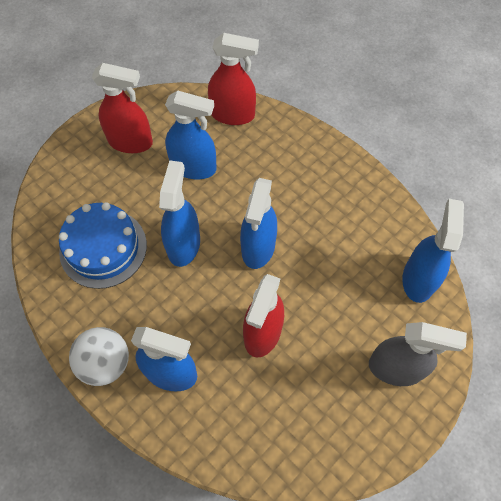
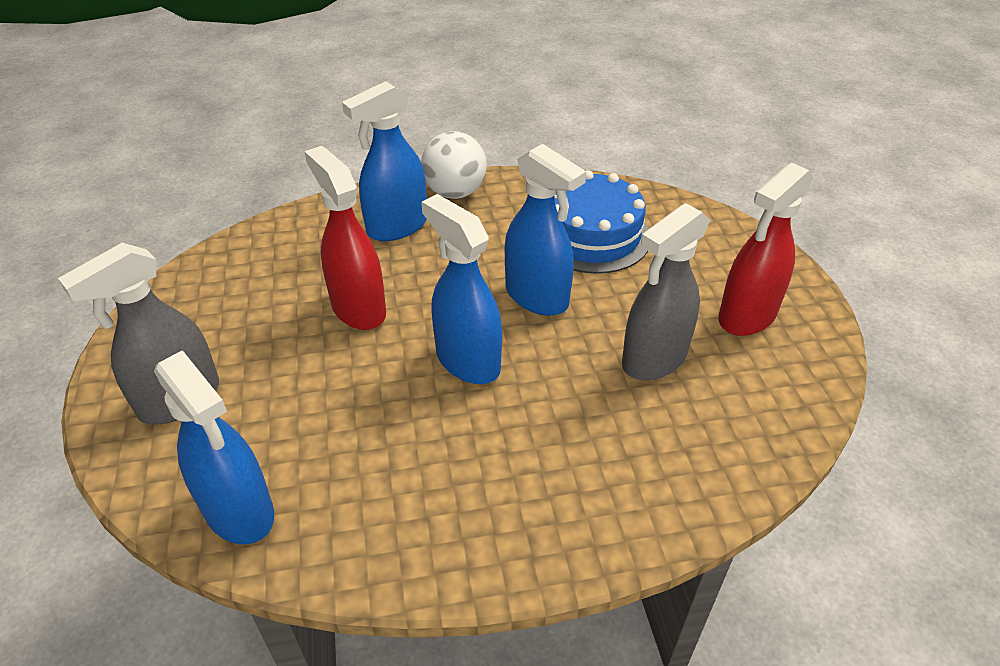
camera: 125 degrees right, 20 degrees down
(194, 167) = (654, 359): blue spray bottle -> grey spray bottle
(233, 114) = (732, 455): red spray bottle -> none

**TASK BRIEF**
Reproduce the whole listing exactly, but not the images in it.

**FINISHED EXERCISE**
camera: 125 degrees right, 20 degrees down
(194, 167) = (654, 359): blue spray bottle -> grey spray bottle
(233, 114) = (732, 455): red spray bottle -> none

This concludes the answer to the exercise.